### What is required
Lines below that include the word "none" should each be copied.

### Dataset content
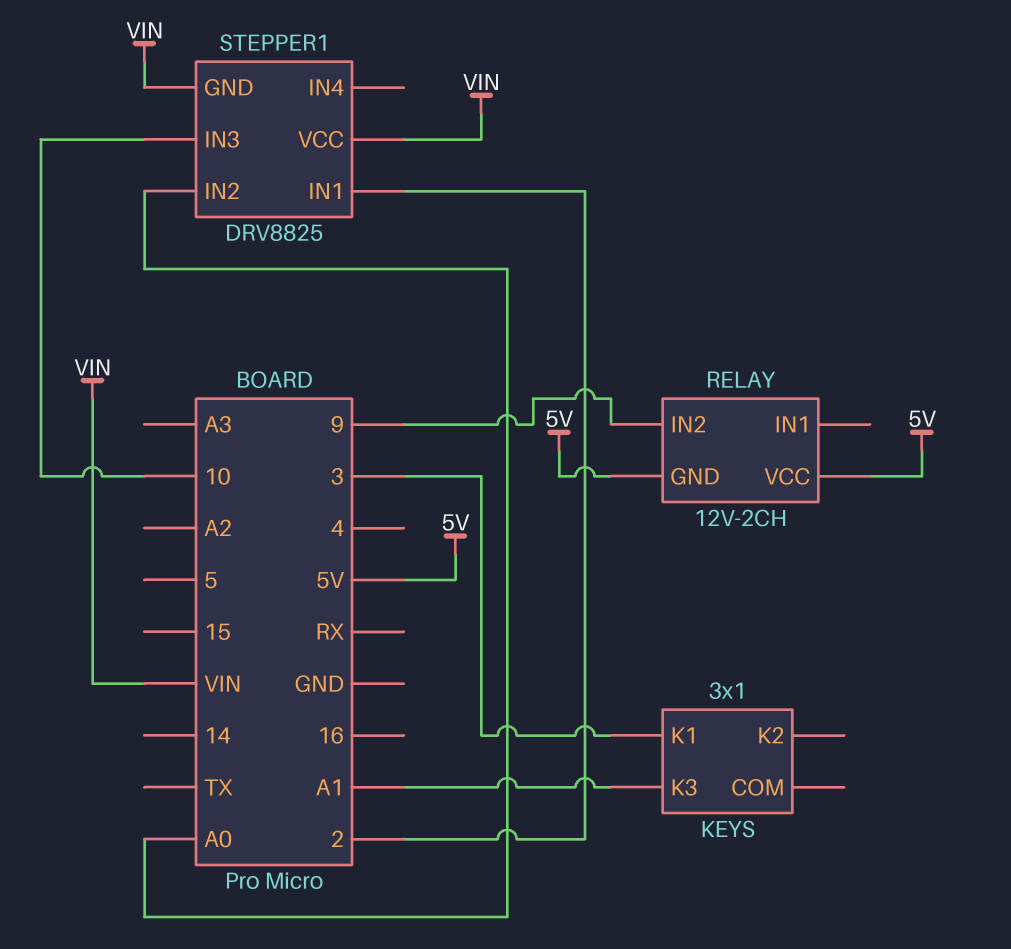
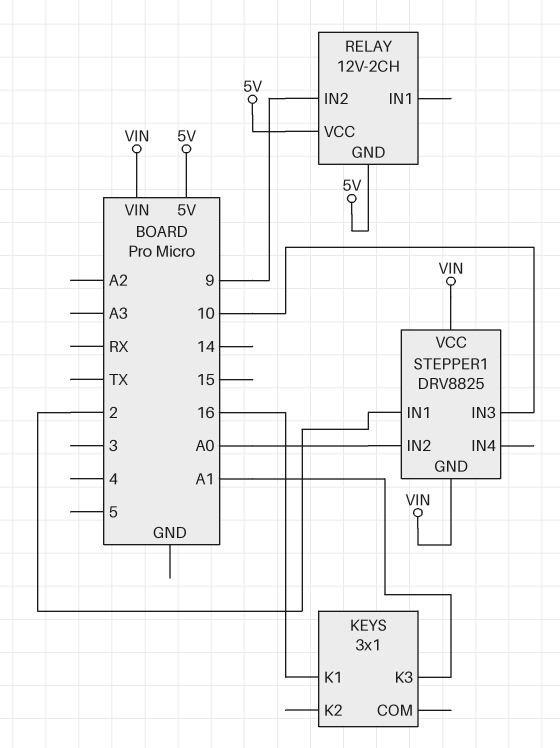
KEYS pin K1: 3 -> 16

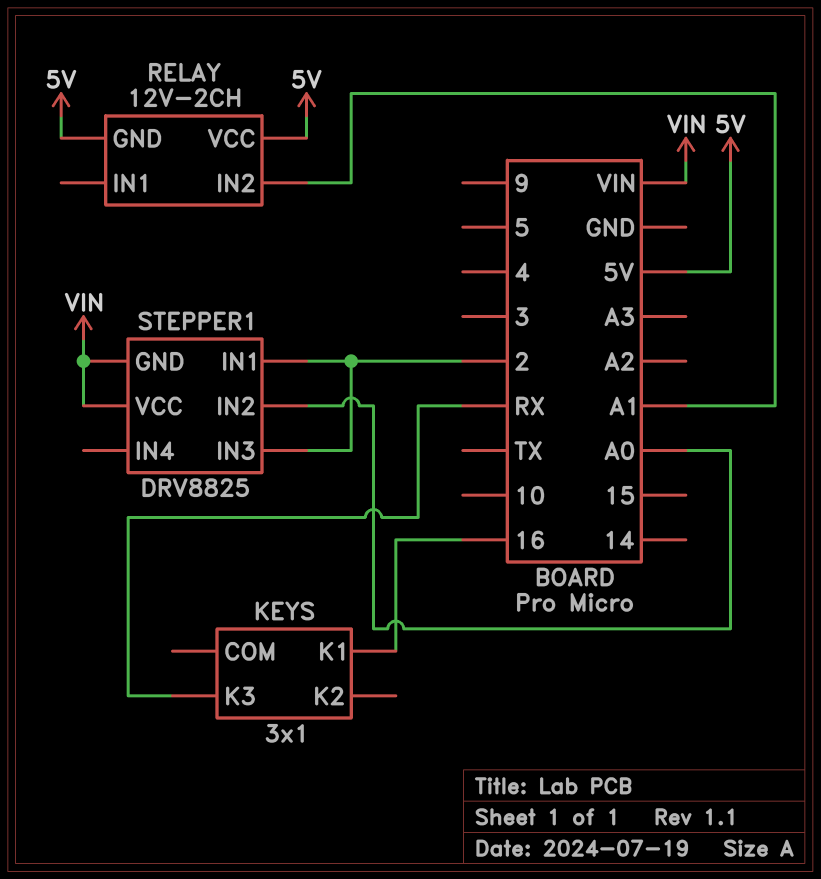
KEYS pin K3: A1 -> RX
RELAY pin IN2: 9 -> A1
STEPPER1 pin IN3: 10 -> 2

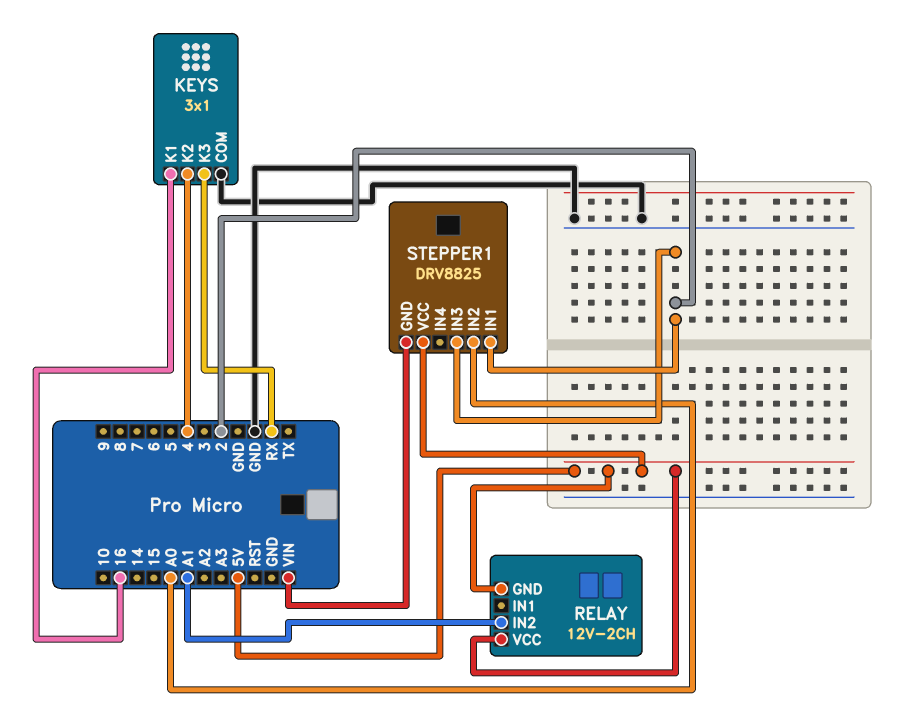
KEYS pin COM: none -> GND
KEYS pin K2: none -> 4
STEPPER1 pin VCC: VIN -> 5V

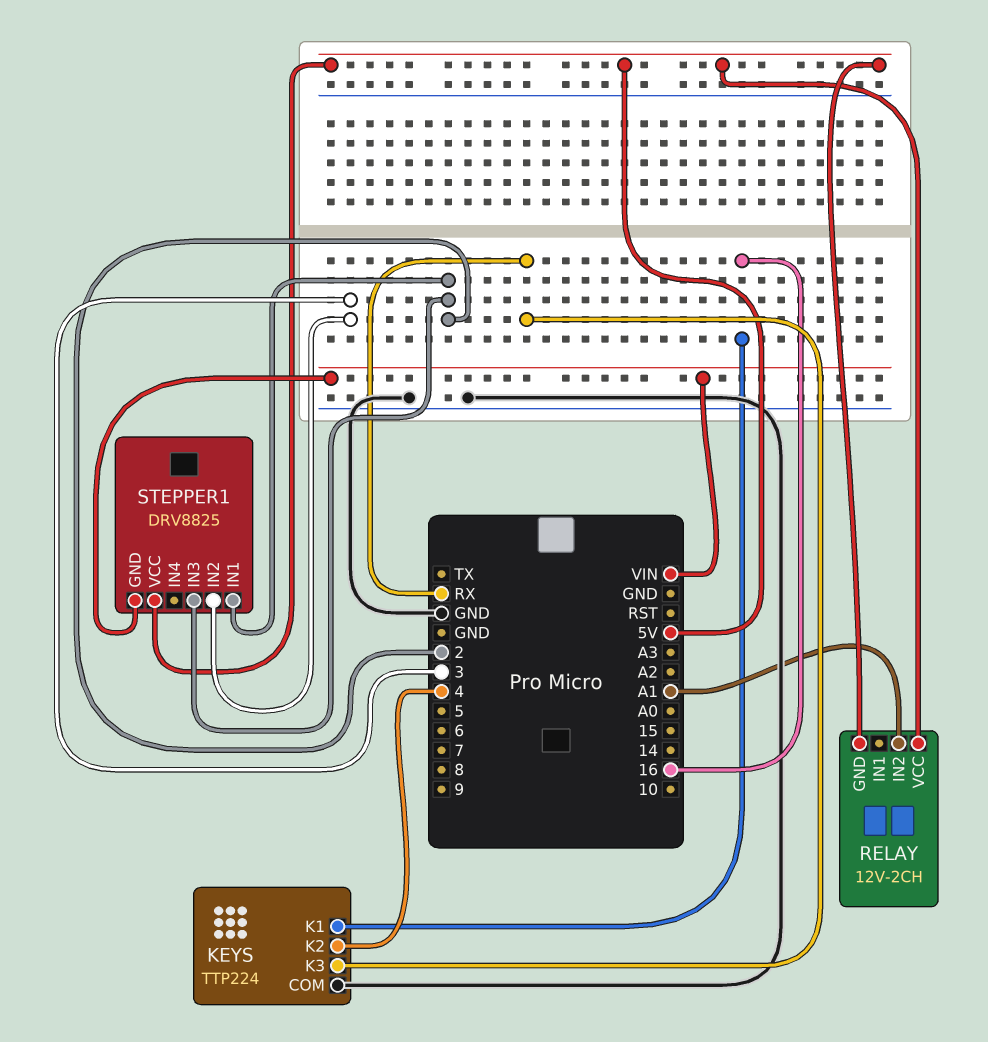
KEYS: 3x1 -> TTP224
STEPPER1 pin IN2: A0 -> 3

### Exercise output
KEYS pin COM: none -> GND
KEYS pin K2: none -> 4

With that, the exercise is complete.